### [Exercise goal]
Set down, please, exactly the lines below that run from the line with "camera: 15 degrees right, 5 degrees up" to the line with "(351, 757) = (99, 527): red", both lines included.
Start of Information
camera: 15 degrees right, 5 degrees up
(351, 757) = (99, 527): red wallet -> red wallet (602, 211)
End of Information
Start of Information
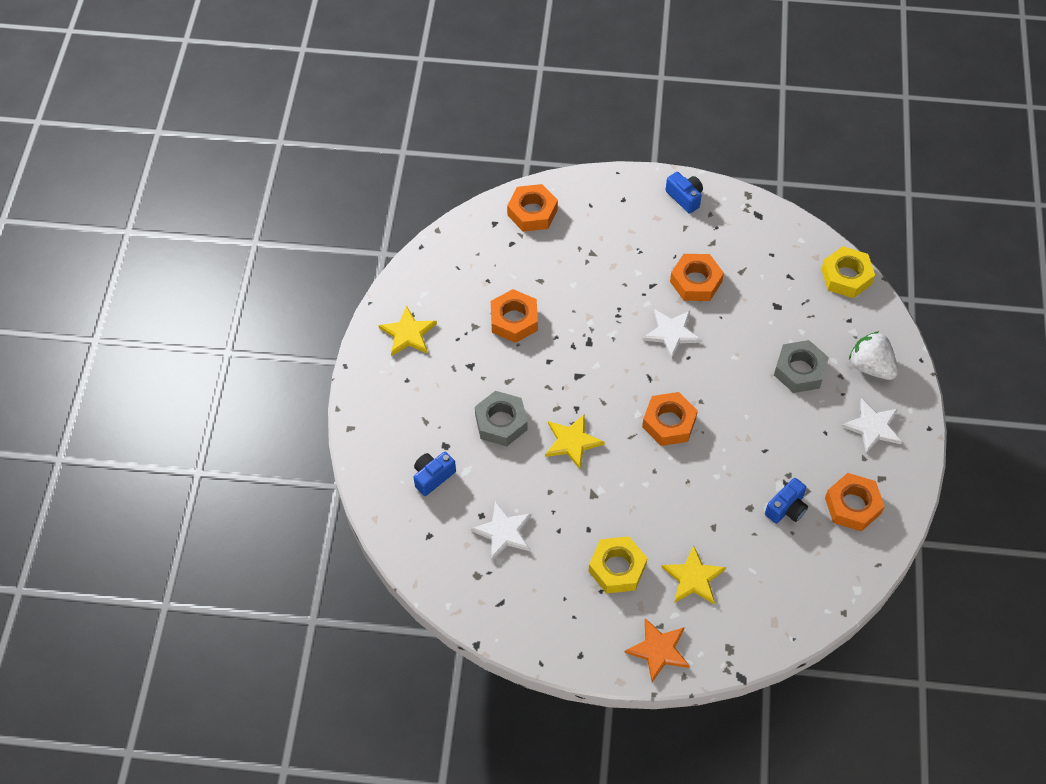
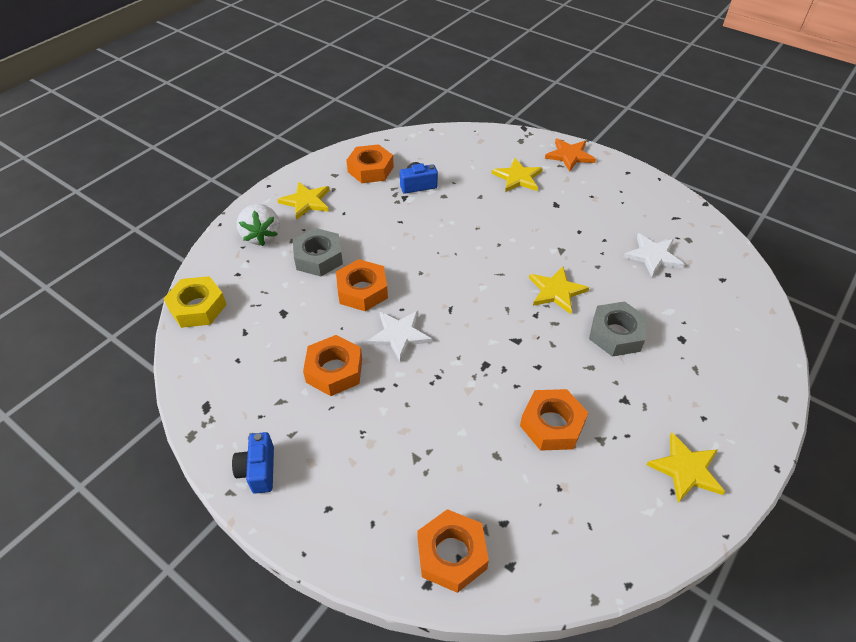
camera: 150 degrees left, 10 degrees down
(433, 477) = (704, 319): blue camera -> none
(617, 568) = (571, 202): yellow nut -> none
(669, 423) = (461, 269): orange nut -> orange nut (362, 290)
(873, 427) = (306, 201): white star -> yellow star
End of Information
### [Task answer]
camera: 15 degrees right, 5 degrees up
(351, 757) = (99, 527): red wallet -> red wallet (602, 211)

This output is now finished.